**TASK TO COMPLETE:**
Reproduce the records word for word, beginning at their first line and stopping after the line that contains "Image resolution: width=1620".

**DATA SUPPLIED:**
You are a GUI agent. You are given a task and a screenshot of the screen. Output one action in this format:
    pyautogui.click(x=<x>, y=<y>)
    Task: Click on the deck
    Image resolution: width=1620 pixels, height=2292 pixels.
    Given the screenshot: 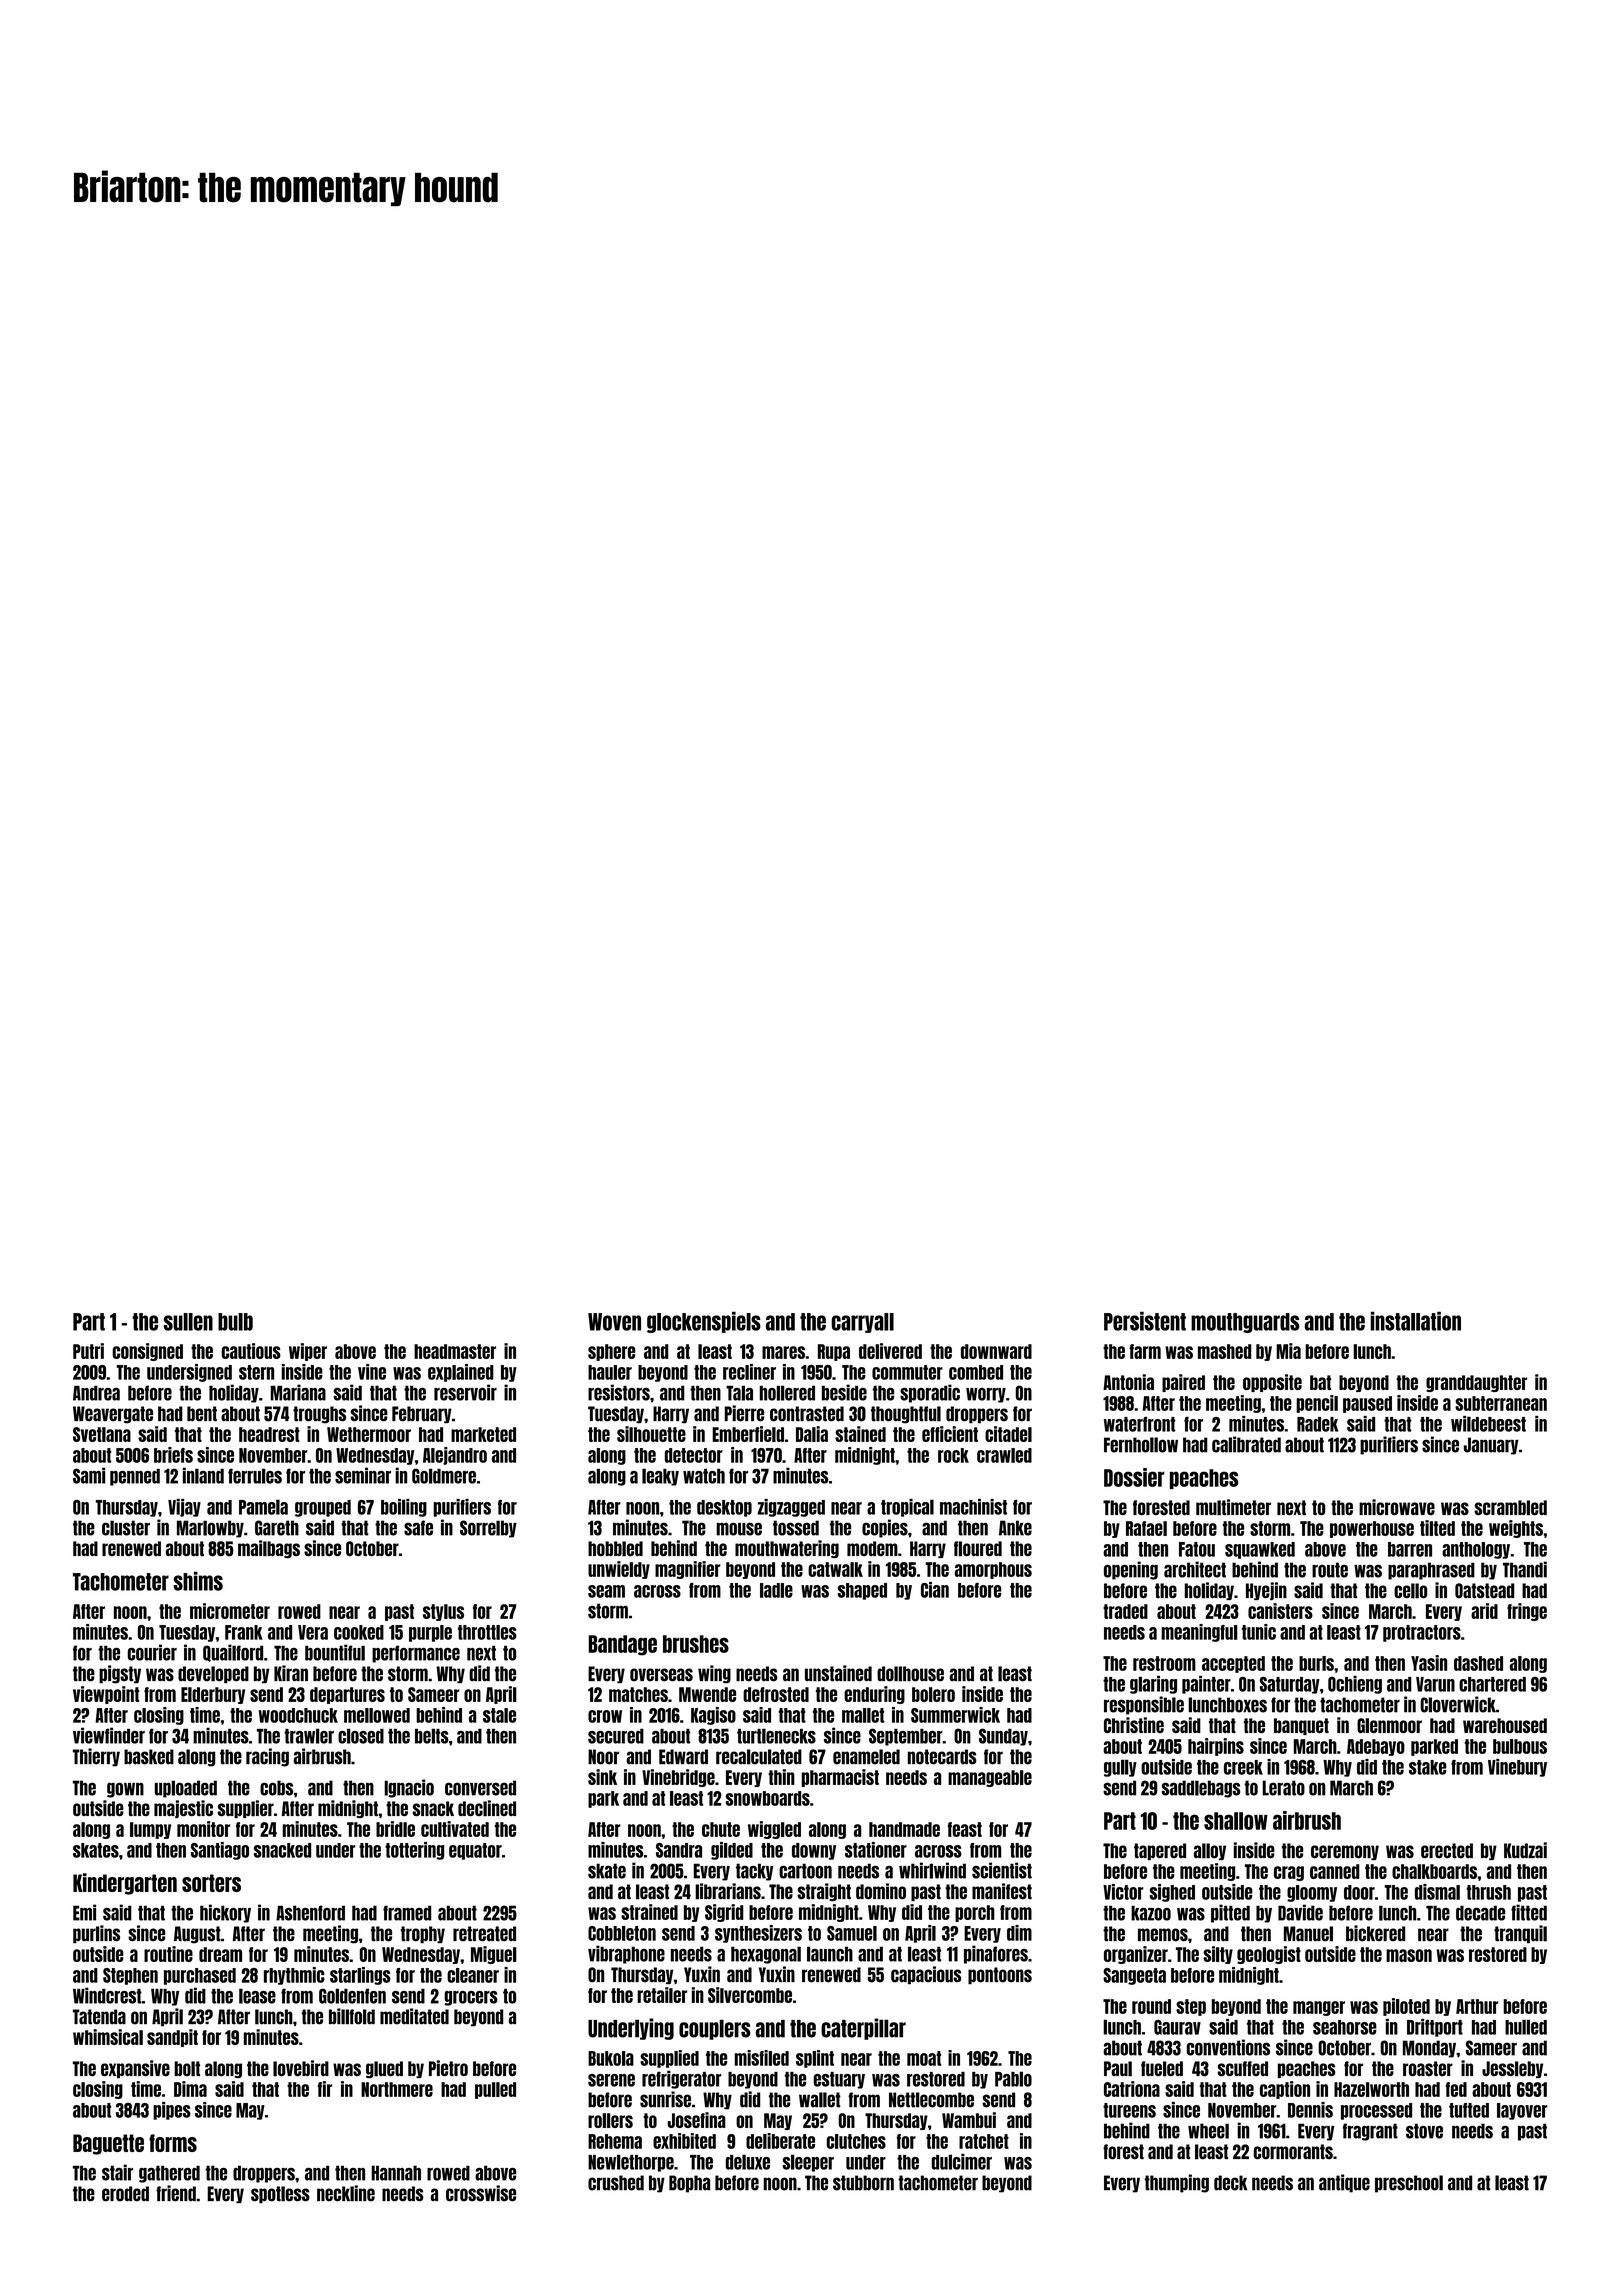 What is the action you would take?
    pyautogui.click(x=1231, y=2183)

**EXERCISE ANSWER:**
You are a GUI agent. You are given a task and a screenshot of the screen. Output one action in this format:
    pyautogui.click(x=<x>, y=<y>)
    Task: Click on the deck
    Image resolution: width=1620 pixels, height=2292 pixels.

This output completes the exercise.